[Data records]
=== Section Start ===

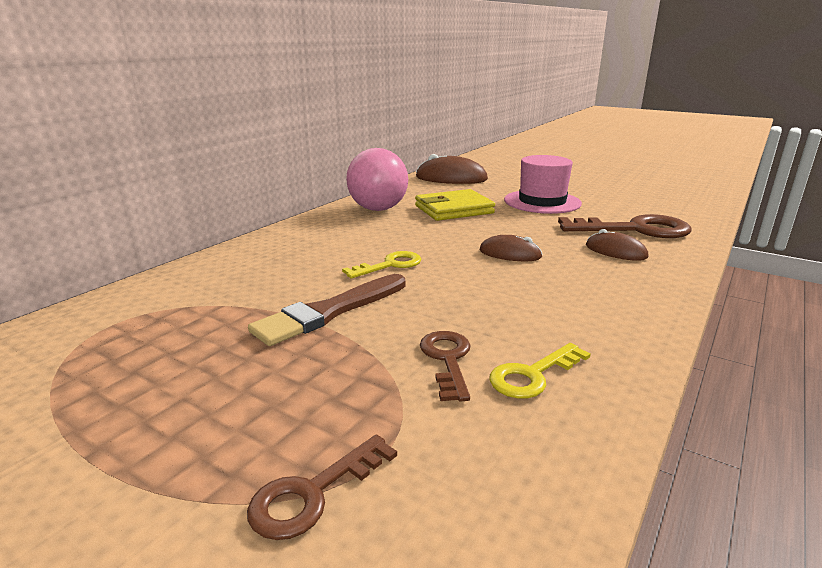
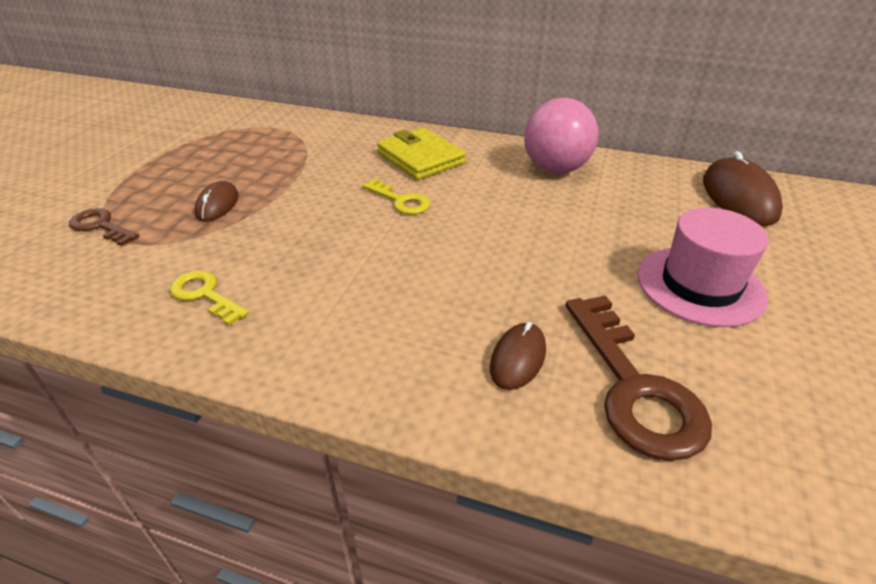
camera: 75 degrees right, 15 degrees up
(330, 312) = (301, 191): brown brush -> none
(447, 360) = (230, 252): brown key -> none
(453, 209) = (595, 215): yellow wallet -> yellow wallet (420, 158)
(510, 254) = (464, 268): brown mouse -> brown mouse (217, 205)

=== Section End ===

EXERCISE REQUIREMENTS » State how many lines of the records contain the string "brown". The number is the whole answer.

EXERCISE RESPONSE » 3